# Problem requirements:
Each line from the one containing "brown diamond: (77, 114)" through the end of the data below is to be output verbatim, with no lines added or left out.

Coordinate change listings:
———
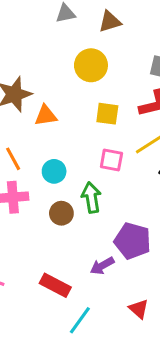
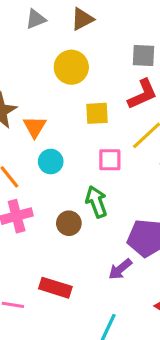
orange triangle: (46, 116) -> (35, 127), turned -40
cyan circle: (54, 171) -> (51, 162), moved
red rectangle: (55, 285) -> (55, 288), moved

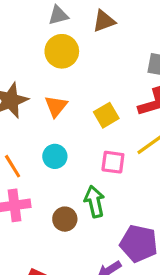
yellow circle: (71, 67) -> (62, 51), moved
yellow square: (97, 113) -> (106, 115), turned -35
orange triangle: (35, 127) -> (56, 106), moved

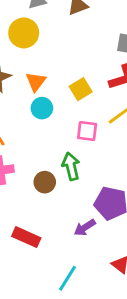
yellow circle: (62, 51) -> (24, 33), moved
cyan circle: (55, 156) -> (42, 108), moved

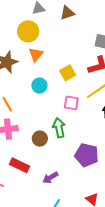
orange triangle: (36, 82) -> (36, 54), moved
purple arrow: (85, 228) -> (50, 178), moved
red rectangle: (26, 237) -> (20, 165), moved

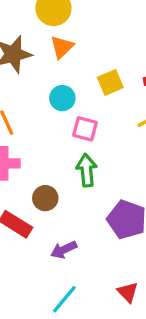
pink square: (71, 103) -> (85, 129), moved
brown circle: (40, 139) -> (45, 198), moved

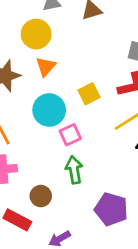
cyan circle: (62, 98) -> (49, 110), size x1.5
pink square: (85, 129) -> (70, 135), turned -35

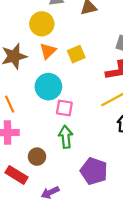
yellow square: (89, 94) -> (76, 54), moved
pink square: (70, 135) -> (64, 108), turned 30

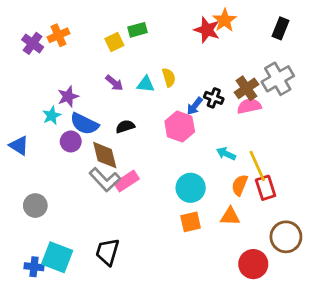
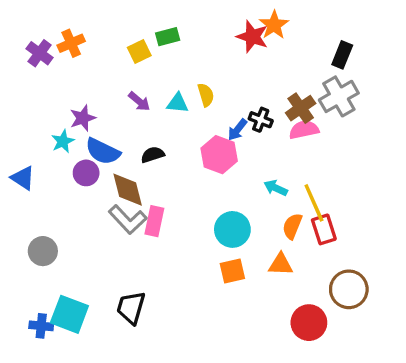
black rectangle: (281, 28) -> (342, 55), moved
pink rectangle: (127, 181) -> (154, 221), turned -45

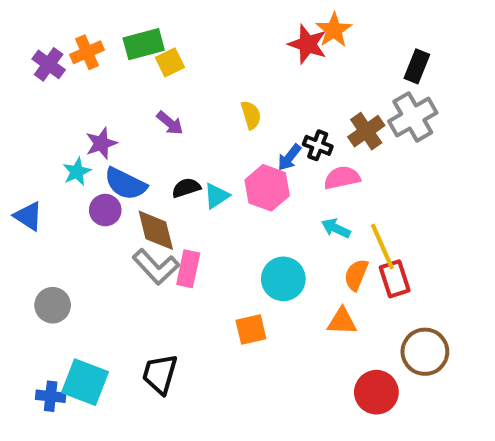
green rectangle: (168, 37) -> (144, 44), moved, size x1.4
cyan triangle: (178, 103) -> (217, 196), moved, turned -40
pink semicircle: (304, 130) -> (342, 178), moved
orange square: (232, 271) -> (251, 329), moved

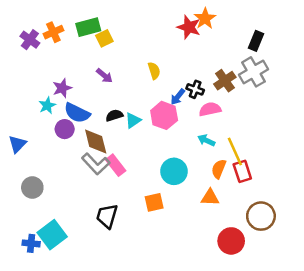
blue triangle: (28, 216) -> (17, 144), moved, turned 42
pink rectangle: (188, 269) -> (116, 165), turned -50
black trapezoid: (160, 374) -> (107, 216), moved
cyan square: (85, 382) -> (52, 235), turned 32

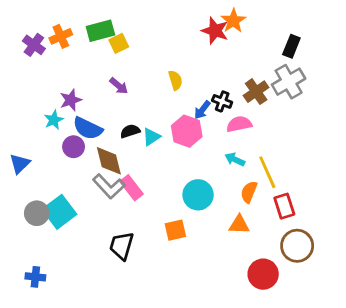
red rectangle: (242, 171) -> (284, 206), moved
cyan square: (52, 235) -> (59, 212), moved

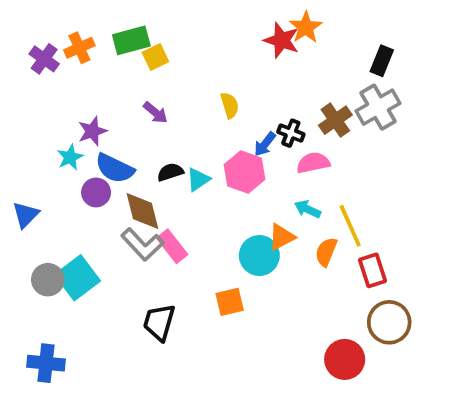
orange triangle: (239, 225) -> (282, 237), moved, turned -30
blue cross: (35, 277) -> (46, 363), size x1.4

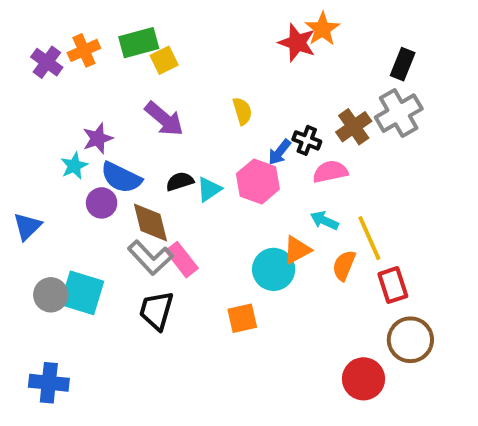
purple arrow: (155, 113) -> (164, 119), size x1.5
cyan square: (78, 278) -> (82, 293), turned -36
black trapezoid: (159, 322) -> (156, 310), moved

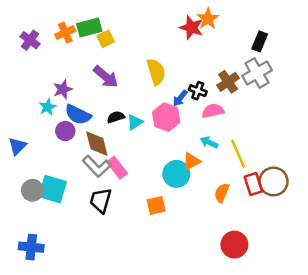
orange cross: (84, 50) -> (65, 33), moved
yellow semicircle: (242, 111) -> (156, 72), size x1.5
orange semicircle: (344, 265) -> (222, 193), moved
brown circle: (410, 340) -> (273, 181), moved

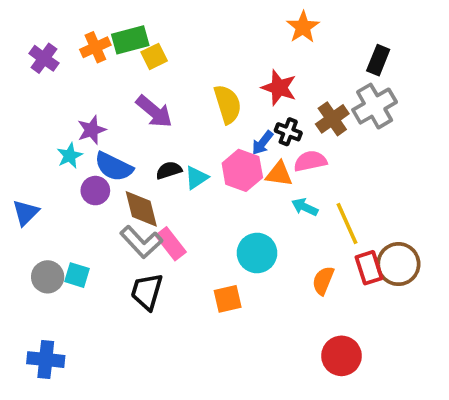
red star: (191, 28) -> (279, 88), moved
orange triangle: (191, 161) -> (279, 174), moved, turned 36
cyan square: (53, 189) -> (77, 275), size x0.6

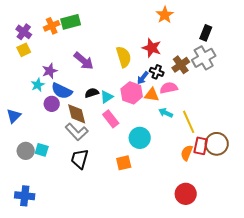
yellow square: (154, 56) -> (24, 50), moved
pink rectangle: (171, 244) -> (111, 119), moved
red rectangle: (369, 268) -> (201, 146), turned 30
orange semicircle: (323, 281) -> (187, 153), moved

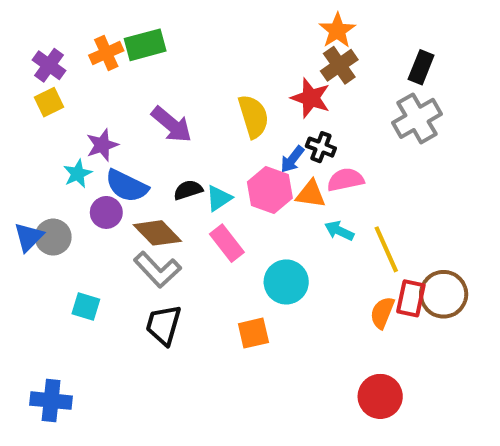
brown cross: (181, 65) -> (339, 65), moved
brown diamond: (77, 114) -> (157, 233), turned -30
gray circle: (26, 151) -> (53, 237), moved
———
# Exercise result:
brown diamond: (77, 114) -> (157, 233), turned -30
gray circle: (26, 151) -> (53, 237), moved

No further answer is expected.